● **Required action**: Every line below between the line holding "(115, 369) = (244, 249): none -> brown phone" and the line holding "(750, 671) = (534, 521): brown", inclusive, should be repeated exactly, and all other lines omitted.

● **Study material**:
□ □ □ □ □ □ □

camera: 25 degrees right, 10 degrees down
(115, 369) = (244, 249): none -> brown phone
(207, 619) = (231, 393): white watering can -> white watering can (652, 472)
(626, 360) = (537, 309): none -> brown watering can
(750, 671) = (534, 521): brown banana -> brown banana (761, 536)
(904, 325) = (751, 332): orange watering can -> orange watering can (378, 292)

□ □ □ □ □ □ □

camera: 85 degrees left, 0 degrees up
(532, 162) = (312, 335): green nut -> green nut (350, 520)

□ □ □ □ □ □ □

● **Response below**:
(115, 369) = (244, 249): none -> brown phone
(207, 619) = (231, 393): white watering can -> white watering can (652, 472)
(626, 360) = (537, 309): none -> brown watering can
(750, 671) = (534, 521): brown banana -> brown banana (761, 536)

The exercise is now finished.